**HOW TO COMPLETE THIS TASK**. From the entries, copy every line that carries the string "scissors".

**INFORMATION SUPPLIED**.
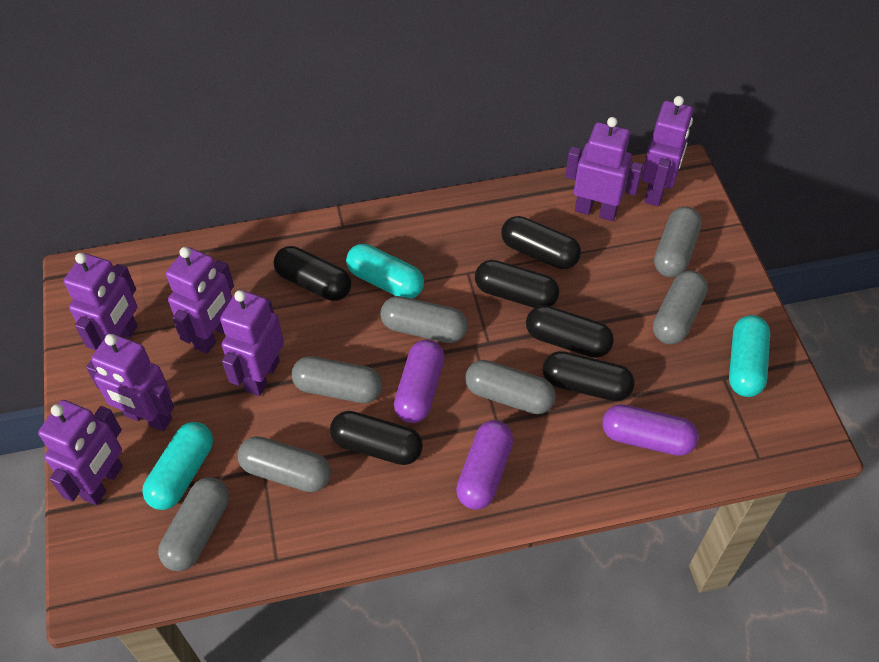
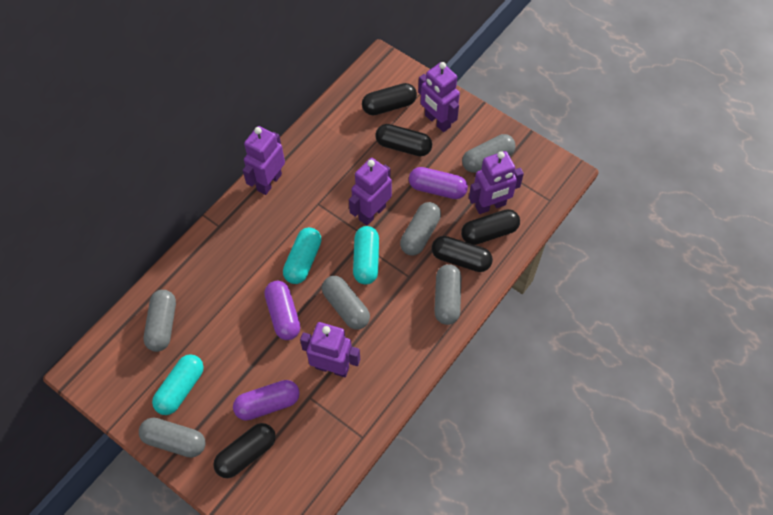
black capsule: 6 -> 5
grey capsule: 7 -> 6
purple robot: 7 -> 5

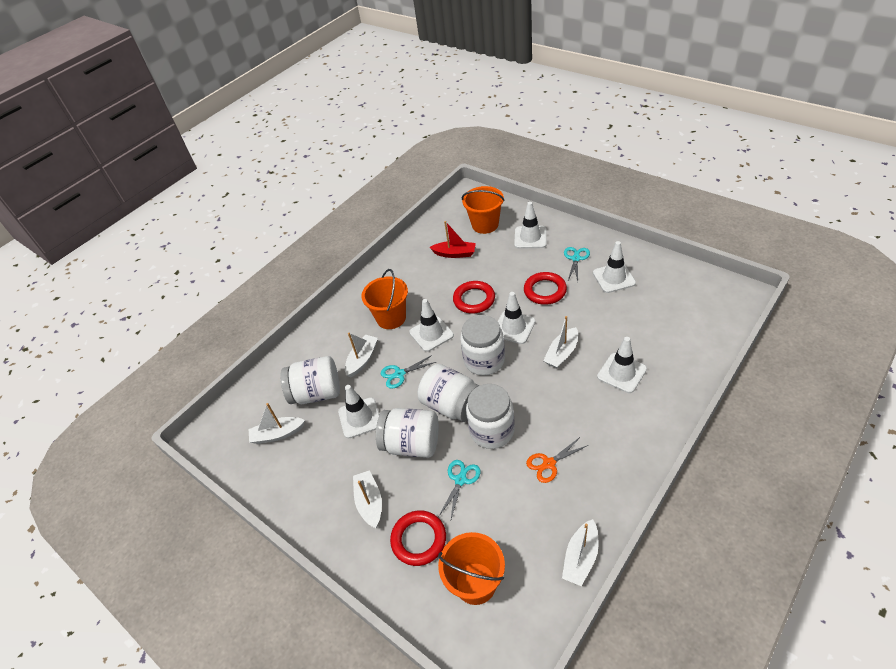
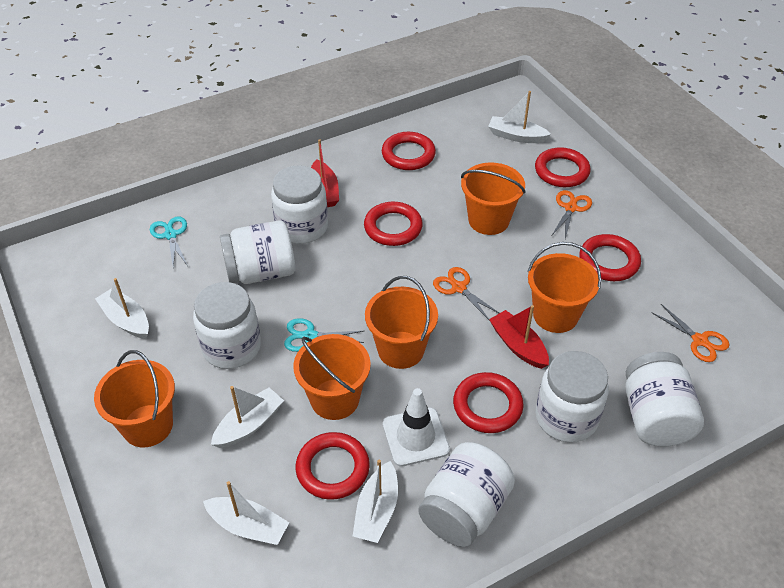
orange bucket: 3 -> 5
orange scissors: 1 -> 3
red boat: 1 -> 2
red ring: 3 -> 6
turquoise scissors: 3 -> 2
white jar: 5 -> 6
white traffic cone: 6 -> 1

**TASK ANSWER**.
orange scissors: 1 -> 3
turquoise scissors: 3 -> 2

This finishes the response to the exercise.